**** LISTED ENTRIES

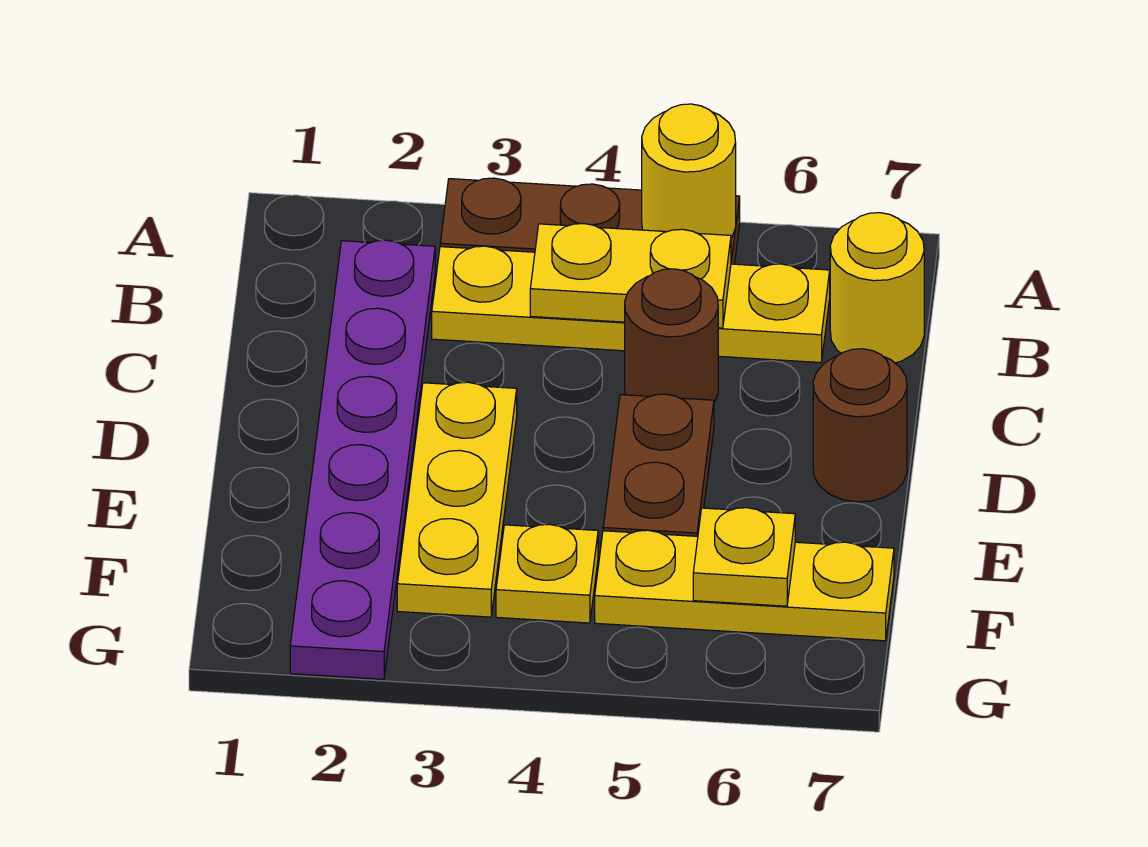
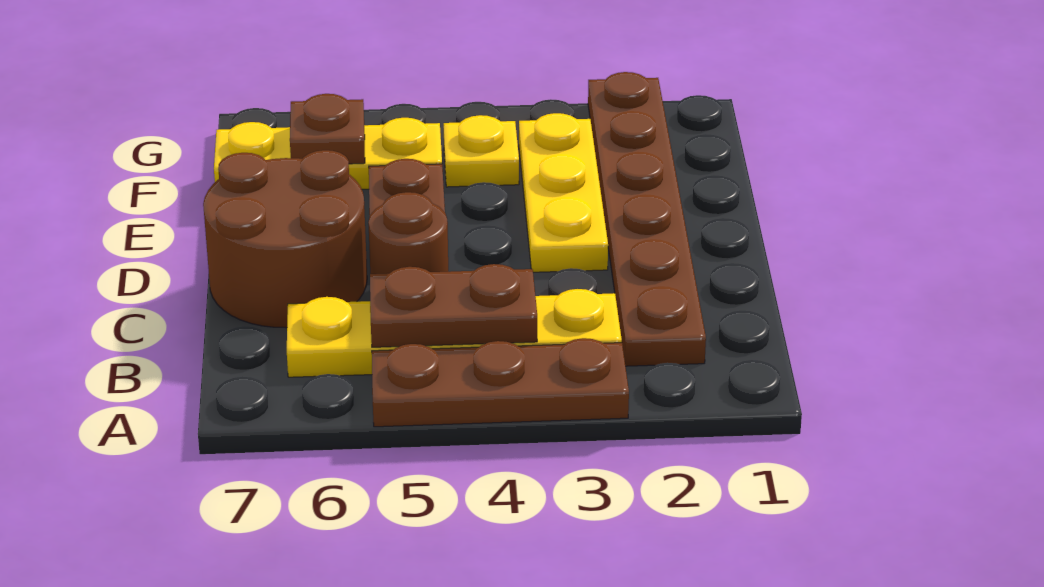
yellow round brick A5 level 2 -> none
purple plate B2:G2 level 1 -> brown plate B2:G2 level 1
yellow plate B4:B5 level 2 -> brown plate B4:B5 level 2
yellow round brick B7 level 1 -> none
brown round brick D7 level 1 -> brown round brick C6:D7 level 1
yellow plate F6 level 2 -> brown plate F6 level 2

********

For every record above, repeat the text exactly and omit any picture.

yellow round brick A5 level 2 -> none
purple plate B2:G2 level 1 -> brown plate B2:G2 level 1
yellow plate B4:B5 level 2 -> brown plate B4:B5 level 2
yellow round brick B7 level 1 -> none
brown round brick D7 level 1 -> brown round brick C6:D7 level 1
yellow plate F6 level 2 -> brown plate F6 level 2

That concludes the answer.